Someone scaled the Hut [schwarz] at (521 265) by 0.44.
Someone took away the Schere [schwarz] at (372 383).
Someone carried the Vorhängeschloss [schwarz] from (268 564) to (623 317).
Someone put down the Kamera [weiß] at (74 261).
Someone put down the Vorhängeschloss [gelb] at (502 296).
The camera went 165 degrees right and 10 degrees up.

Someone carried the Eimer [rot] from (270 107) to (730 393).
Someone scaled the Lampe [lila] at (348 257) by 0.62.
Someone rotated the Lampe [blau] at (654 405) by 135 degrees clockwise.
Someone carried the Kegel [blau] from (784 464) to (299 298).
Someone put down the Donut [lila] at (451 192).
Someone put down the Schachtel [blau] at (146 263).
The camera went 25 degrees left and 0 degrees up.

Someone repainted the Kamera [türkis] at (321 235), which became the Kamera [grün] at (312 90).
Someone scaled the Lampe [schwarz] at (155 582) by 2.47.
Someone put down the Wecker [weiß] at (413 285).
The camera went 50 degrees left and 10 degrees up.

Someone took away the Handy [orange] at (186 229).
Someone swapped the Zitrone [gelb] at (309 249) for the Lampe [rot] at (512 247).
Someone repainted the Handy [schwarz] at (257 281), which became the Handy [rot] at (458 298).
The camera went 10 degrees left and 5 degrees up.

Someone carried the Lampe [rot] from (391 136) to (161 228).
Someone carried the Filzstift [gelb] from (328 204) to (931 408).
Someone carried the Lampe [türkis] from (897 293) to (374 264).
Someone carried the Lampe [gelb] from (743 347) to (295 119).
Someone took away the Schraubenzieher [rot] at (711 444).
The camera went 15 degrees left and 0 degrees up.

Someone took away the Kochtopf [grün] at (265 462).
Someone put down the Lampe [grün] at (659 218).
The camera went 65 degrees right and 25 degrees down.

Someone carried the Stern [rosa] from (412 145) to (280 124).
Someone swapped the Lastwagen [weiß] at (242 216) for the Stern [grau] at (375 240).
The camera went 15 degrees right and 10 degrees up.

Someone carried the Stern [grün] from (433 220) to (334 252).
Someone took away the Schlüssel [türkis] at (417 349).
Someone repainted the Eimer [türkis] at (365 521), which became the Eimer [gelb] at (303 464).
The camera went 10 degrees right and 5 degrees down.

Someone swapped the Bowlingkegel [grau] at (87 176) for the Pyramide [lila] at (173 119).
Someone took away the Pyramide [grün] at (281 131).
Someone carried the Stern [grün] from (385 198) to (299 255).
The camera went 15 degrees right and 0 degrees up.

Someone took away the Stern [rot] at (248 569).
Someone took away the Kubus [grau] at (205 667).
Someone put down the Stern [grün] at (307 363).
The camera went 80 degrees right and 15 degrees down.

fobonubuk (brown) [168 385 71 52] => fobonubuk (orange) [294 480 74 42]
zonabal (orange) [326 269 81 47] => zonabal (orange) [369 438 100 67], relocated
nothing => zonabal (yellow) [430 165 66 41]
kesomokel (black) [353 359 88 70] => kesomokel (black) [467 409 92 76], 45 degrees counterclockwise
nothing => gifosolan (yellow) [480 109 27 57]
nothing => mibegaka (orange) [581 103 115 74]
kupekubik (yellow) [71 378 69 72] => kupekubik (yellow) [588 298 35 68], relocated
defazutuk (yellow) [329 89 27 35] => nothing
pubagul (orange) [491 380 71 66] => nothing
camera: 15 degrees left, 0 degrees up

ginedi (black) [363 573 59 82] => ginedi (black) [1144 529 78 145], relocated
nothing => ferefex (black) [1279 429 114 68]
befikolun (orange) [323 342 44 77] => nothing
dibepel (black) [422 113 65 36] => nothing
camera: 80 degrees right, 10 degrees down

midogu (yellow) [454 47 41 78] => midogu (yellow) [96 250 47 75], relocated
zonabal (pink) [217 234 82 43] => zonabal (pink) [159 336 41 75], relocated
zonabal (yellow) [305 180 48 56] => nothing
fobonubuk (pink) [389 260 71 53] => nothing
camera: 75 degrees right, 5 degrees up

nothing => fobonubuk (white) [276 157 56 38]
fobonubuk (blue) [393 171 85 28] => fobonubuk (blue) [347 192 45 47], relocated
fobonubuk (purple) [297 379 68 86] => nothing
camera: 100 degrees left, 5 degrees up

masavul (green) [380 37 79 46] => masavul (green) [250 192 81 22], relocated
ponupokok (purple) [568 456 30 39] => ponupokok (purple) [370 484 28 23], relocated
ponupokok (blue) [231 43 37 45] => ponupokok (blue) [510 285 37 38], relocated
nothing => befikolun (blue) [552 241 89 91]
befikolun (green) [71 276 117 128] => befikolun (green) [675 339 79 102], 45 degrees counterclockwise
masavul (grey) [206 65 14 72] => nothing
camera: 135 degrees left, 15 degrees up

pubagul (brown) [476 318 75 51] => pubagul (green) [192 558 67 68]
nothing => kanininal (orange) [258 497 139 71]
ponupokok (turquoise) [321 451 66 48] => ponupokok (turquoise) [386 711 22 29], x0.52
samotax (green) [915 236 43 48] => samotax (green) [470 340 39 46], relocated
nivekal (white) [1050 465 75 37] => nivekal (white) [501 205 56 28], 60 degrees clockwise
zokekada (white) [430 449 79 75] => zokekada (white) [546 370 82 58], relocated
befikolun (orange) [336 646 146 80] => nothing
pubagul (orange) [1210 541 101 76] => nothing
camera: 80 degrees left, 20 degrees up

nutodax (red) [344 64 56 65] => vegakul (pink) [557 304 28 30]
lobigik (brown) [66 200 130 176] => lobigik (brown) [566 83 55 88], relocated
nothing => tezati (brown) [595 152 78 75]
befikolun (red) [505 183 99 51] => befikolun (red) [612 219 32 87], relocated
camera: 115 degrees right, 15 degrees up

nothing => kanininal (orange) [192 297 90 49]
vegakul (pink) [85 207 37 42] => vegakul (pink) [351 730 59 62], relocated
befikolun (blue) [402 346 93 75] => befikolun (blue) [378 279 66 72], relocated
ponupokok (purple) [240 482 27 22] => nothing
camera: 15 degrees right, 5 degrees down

EXERCISE GOAL →
Output exactly one stretch of the listing: from the line containing "Someone carried the Vorhängeschloss" through the line containing "Someone put down the Vorhängeschloss", both end lines included.

ANSWER SPACE →
Someone carried the Vorhängeschloss [schwarz] from (268 564) to (623 317).
Someone put down the Kamera [weiß] at (74 261).
Someone put down the Vorhängeschloss [gelb] at (502 296).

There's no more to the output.